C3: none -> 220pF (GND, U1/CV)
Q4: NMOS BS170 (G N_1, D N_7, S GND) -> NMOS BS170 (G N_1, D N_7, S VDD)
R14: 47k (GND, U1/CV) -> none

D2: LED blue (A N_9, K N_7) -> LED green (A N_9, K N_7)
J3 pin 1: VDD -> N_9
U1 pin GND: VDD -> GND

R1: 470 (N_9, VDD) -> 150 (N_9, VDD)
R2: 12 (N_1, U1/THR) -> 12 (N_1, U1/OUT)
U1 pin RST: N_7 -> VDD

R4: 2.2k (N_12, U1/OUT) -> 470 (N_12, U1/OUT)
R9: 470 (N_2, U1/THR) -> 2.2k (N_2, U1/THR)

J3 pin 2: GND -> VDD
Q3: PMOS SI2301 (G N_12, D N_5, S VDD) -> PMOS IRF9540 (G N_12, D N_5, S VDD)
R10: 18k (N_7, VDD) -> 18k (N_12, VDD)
---+---
What to work on: Write out each entry again, word for word.

Solution to this exercise:
C3: none -> 220pF (GND, U1/CV)
Q4: NMOS BS170 (G N_1, D N_7, S GND) -> NMOS BS170 (G N_1, D N_7, S VDD)
R14: 47k (GND, U1/CV) -> none

D2: LED blue (A N_9, K N_7) -> LED green (A N_9, K N_7)
J3 pin 1: VDD -> N_9
U1 pin GND: VDD -> GND

R1: 470 (N_9, VDD) -> 150 (N_9, VDD)
R2: 12 (N_1, U1/THR) -> 12 (N_1, U1/OUT)
U1 pin RST: N_7 -> VDD

R4: 2.2k (N_12, U1/OUT) -> 470 (N_12, U1/OUT)
R9: 470 (N_2, U1/THR) -> 2.2k (N_2, U1/THR)

J3 pin 2: GND -> VDD
Q3: PMOS SI2301 (G N_12, D N_5, S VDD) -> PMOS IRF9540 (G N_12, D N_5, S VDD)
R10: 18k (N_7, VDD) -> 18k (N_12, VDD)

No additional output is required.